*Task directions*:
Each record, minus any picture, should be returned exactly as written.

*Stored data*:

• • • • • • •

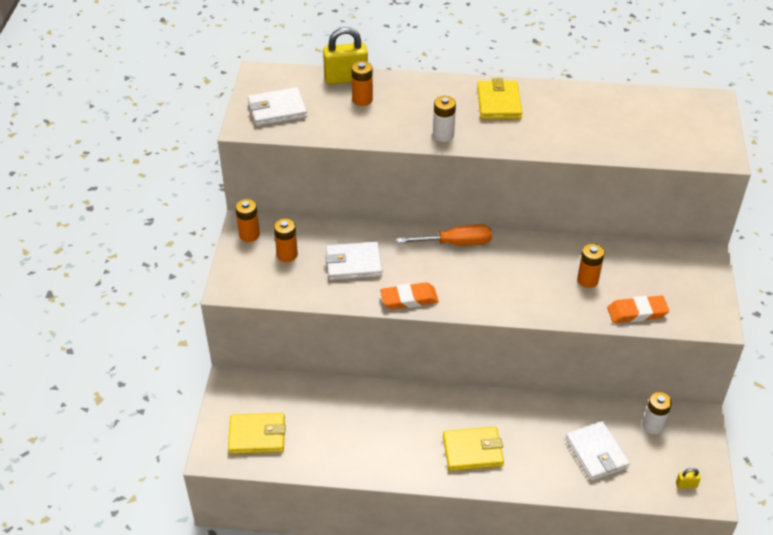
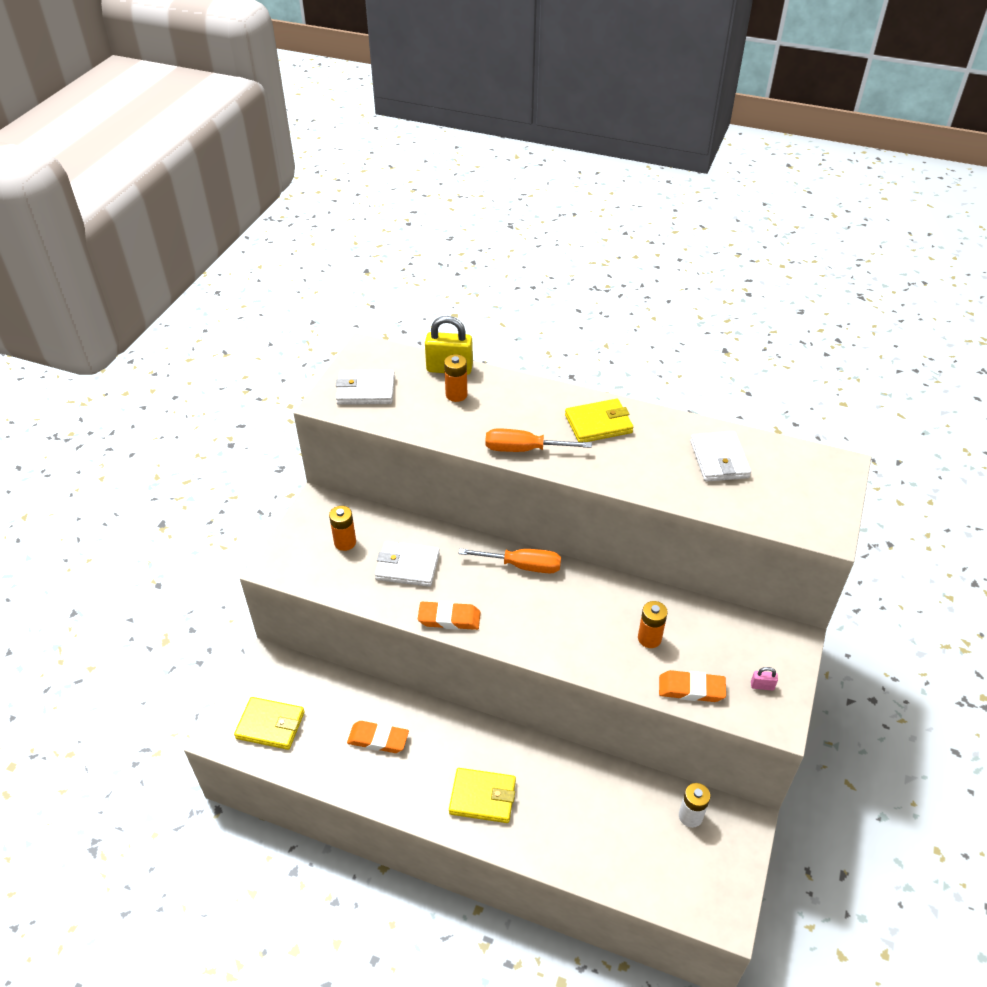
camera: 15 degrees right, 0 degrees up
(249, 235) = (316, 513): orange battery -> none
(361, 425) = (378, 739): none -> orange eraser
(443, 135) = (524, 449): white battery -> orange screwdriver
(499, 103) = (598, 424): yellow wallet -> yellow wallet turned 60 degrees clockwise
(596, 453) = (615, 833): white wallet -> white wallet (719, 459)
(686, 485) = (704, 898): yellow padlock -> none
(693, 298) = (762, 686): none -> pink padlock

• • • • • • •

*Task result*:
camera: 15 degrees right, 0 degrees up
(249, 235) = (316, 513): orange battery -> none
(361, 425) = (378, 739): none -> orange eraser
(443, 135) = (524, 449): white battery -> orange screwdriver
(499, 103) = (598, 424): yellow wallet -> yellow wallet turned 60 degrees clockwise
(596, 453) = (615, 833): white wallet -> white wallet (719, 459)
(686, 485) = (704, 898): yellow padlock -> none
(693, 298) = (762, 686): none -> pink padlock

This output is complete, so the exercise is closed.